> WHAT THIS TASK INVOLVES
The required output is the lines from the one with "flamaster/żółty (201,240,289,335) ->" through the end of the data, repeated verbatim, with no pictures included.

*** Opening TASK MATERIAL ***

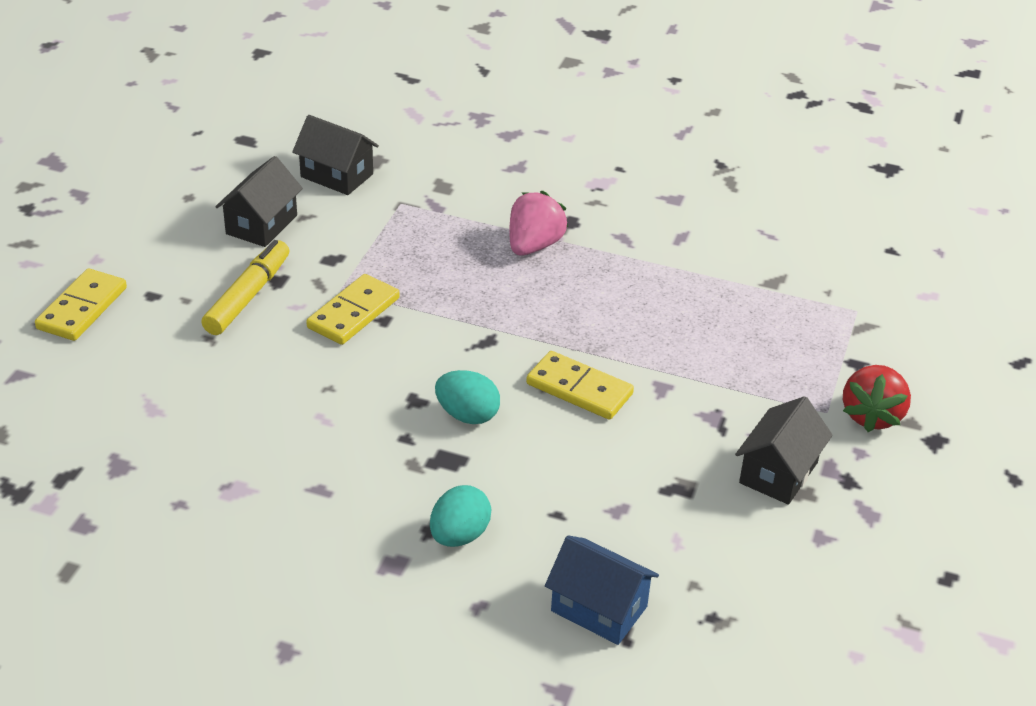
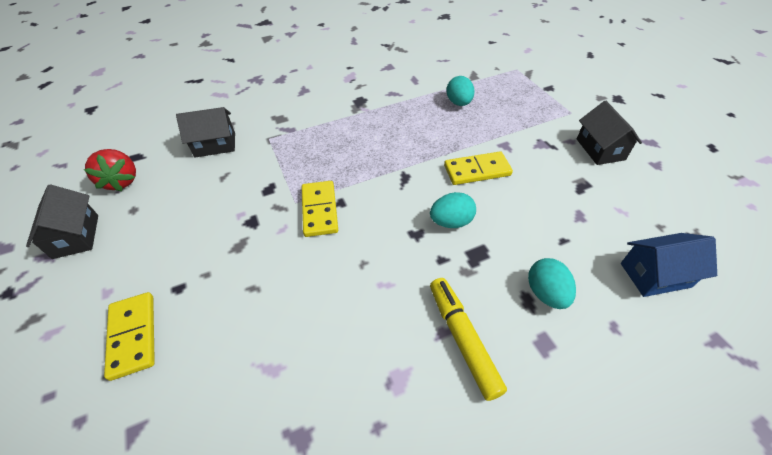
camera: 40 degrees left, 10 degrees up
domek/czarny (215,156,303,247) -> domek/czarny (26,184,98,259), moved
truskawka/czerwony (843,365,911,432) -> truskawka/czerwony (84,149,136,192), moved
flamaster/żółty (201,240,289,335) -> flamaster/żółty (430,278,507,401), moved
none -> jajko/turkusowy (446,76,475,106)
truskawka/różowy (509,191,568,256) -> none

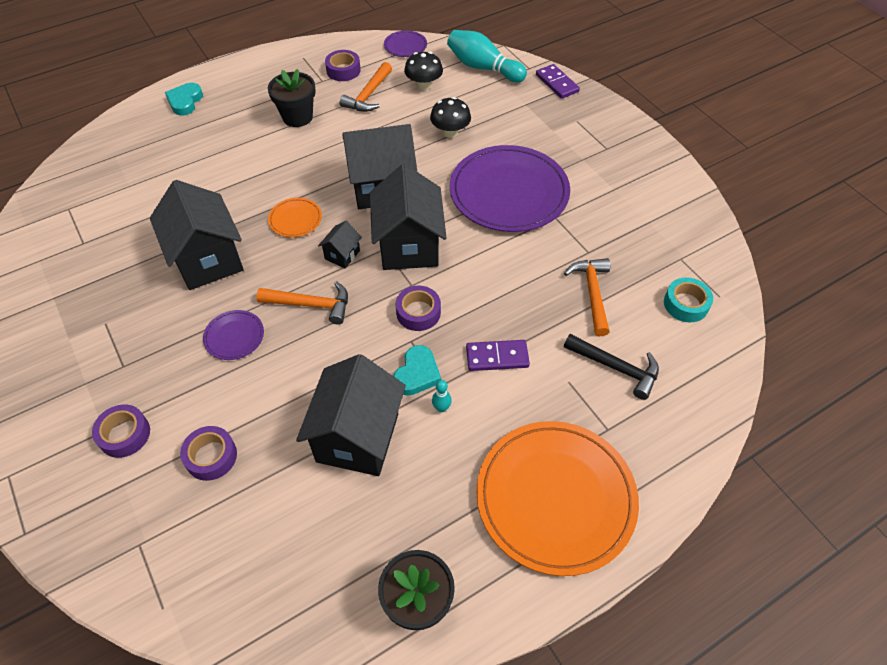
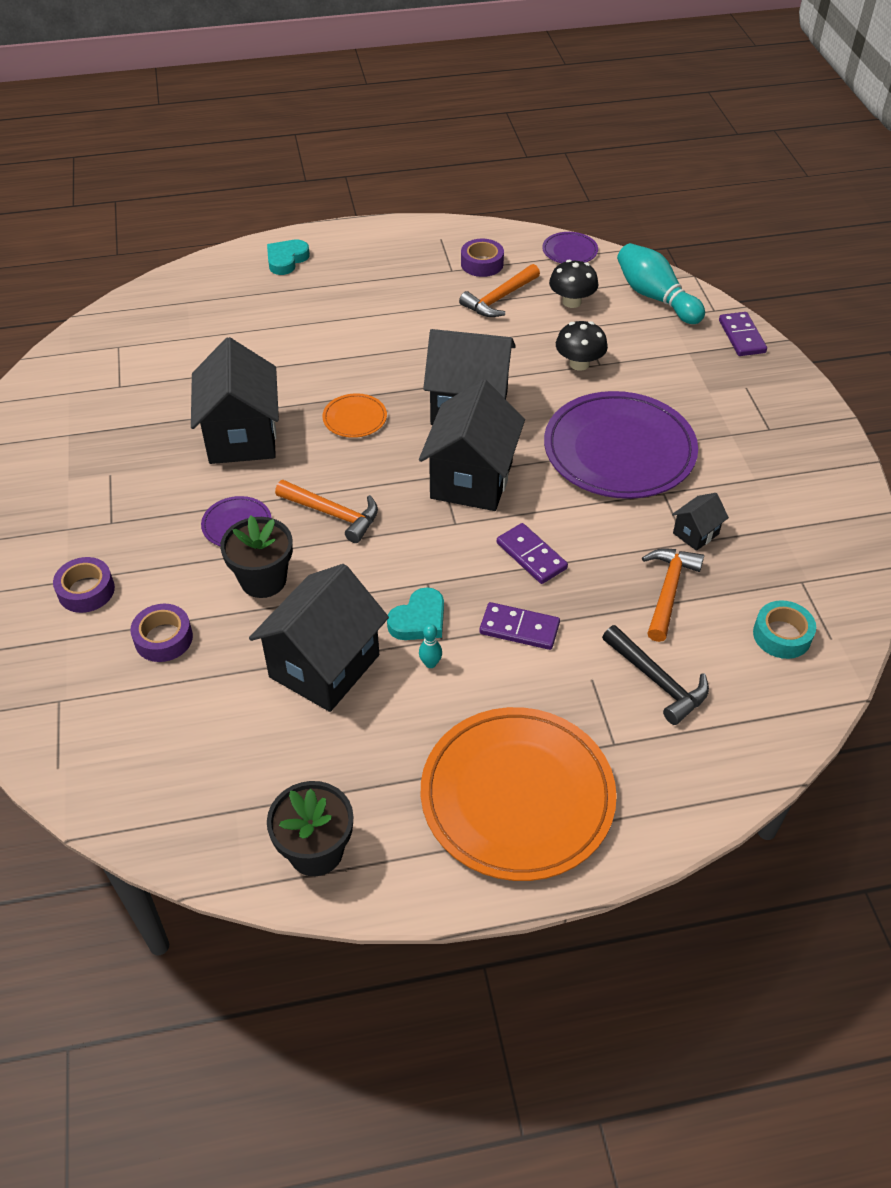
camera: 20 degrees right, 5 degrees down
doniczka/czarny (268,69,316,127) -> doniczka/czarny (220,516,293,598), moved
none -> kostka domina/fioletowy (497,523,568,584)
domek/czarny (318,221,362,268) -> domek/czarny (672,493,729,551), moved
taśma klejąca/fioletowy (396,286,441,331) -> none

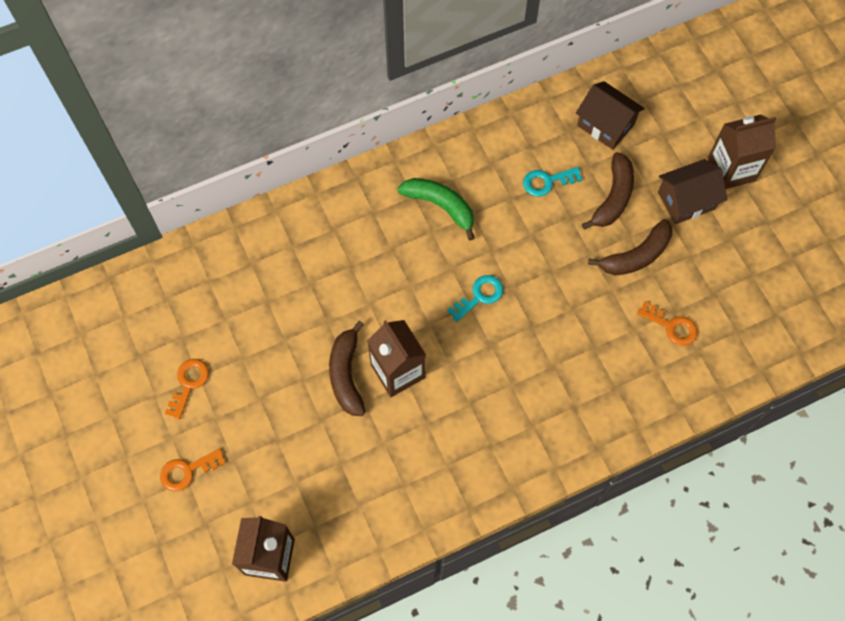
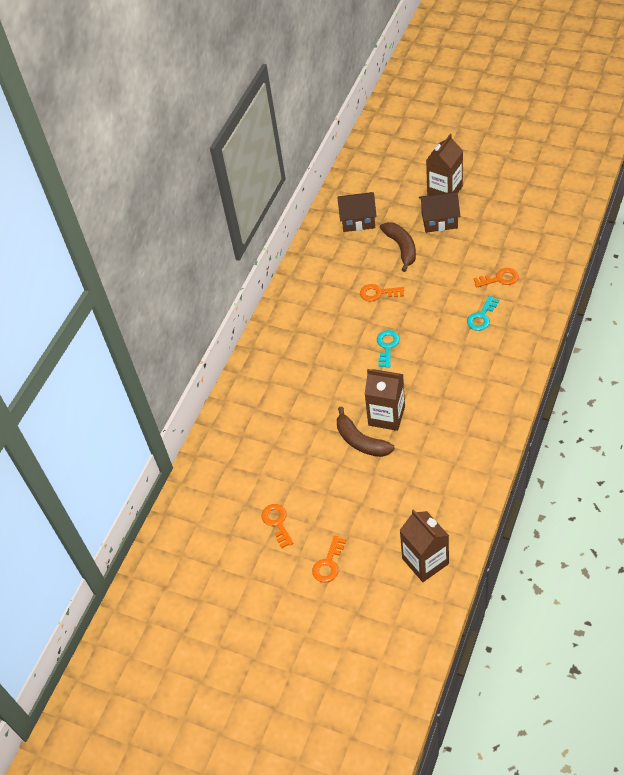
camera: 35 degrees left, 15 degrees down
none -> klucz/pomarańczowy (360,284,404,301)
domek/brązowy (658,159,727,224) -> domek/brązowy (419,192,460,233), 60 degrees clockwise
klucz/turkusowy (523,167,583,196) -> klucz/turkusowy (467,296,499,331), moved
banan/zielony (398,178,475,240) -> none
banan/brązowy (588,219,672,275) -> none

*** Closing TASK MATERIAL ***

> WRITTEN RESPONSE
flamaster/żółty (201,240,289,335) -> flamaster/żółty (430,278,507,401), moved
none -> jajko/turkusowy (446,76,475,106)
truskawka/różowy (509,191,568,256) -> none

camera: 20 degrees right, 5 degrees down
doniczka/czarny (268,69,316,127) -> doniczka/czarny (220,516,293,598), moved
none -> kostka domina/fioletowy (497,523,568,584)
domek/czarny (318,221,362,268) -> domek/czarny (672,493,729,551), moved
taśma klejąca/fioletowy (396,286,441,331) -> none

camera: 35 degrees left, 15 degrees down
none -> klucz/pomarańczowy (360,284,404,301)
domek/brązowy (658,159,727,224) -> domek/brązowy (419,192,460,233), 60 degrees clockwise
klucz/turkusowy (523,167,583,196) -> klucz/turkusowy (467,296,499,331), moved
banan/zielony (398,178,475,240) -> none
banan/brązowy (588,219,672,275) -> none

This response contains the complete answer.